## Information provided
○ ○ ○
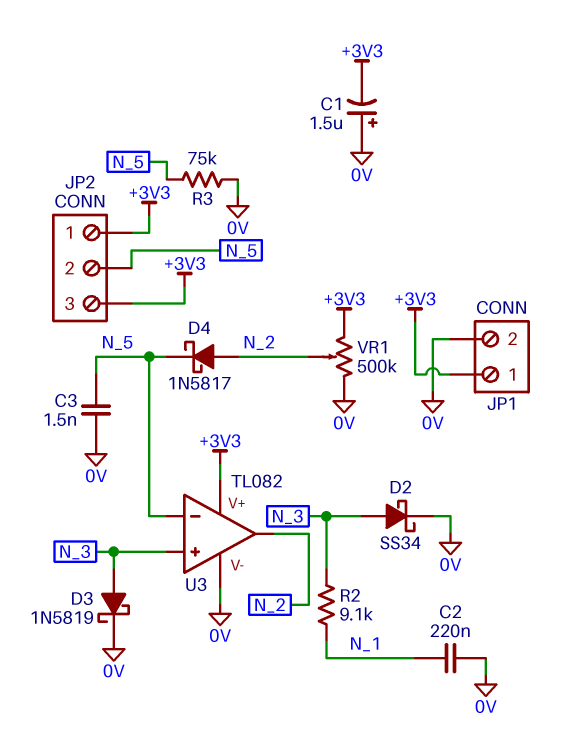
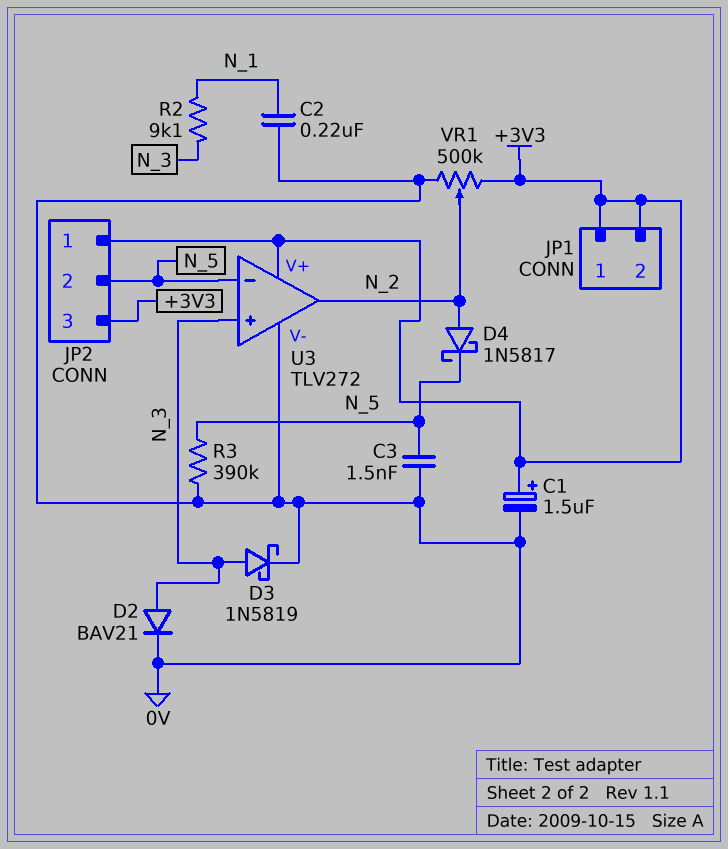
C1: 1.5uF (plus 0V, minus +3V3) -> 1.5uF (plus +3V3, minus 0V)
D2: schottky SS34 (A N_3, K 0V) -> diode BAV21 (A N_3, K 0V)
JP1 pin 2: 0V -> +3V3
R3: 75k (0V, N_5) -> 390k (0V, N_5)
U3: TL082 -> TLV272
○ ○ ○
## Exercise objective
Please output every entry above exactly, without the pictures.

## Answer for this exercise
C1: 1.5uF (plus 0V, minus +3V3) -> 1.5uF (plus +3V3, minus 0V)
D2: schottky SS34 (A N_3, K 0V) -> diode BAV21 (A N_3, K 0V)
JP1 pin 2: 0V -> +3V3
R3: 75k (0V, N_5) -> 390k (0V, N_5)
U3: TL082 -> TLV272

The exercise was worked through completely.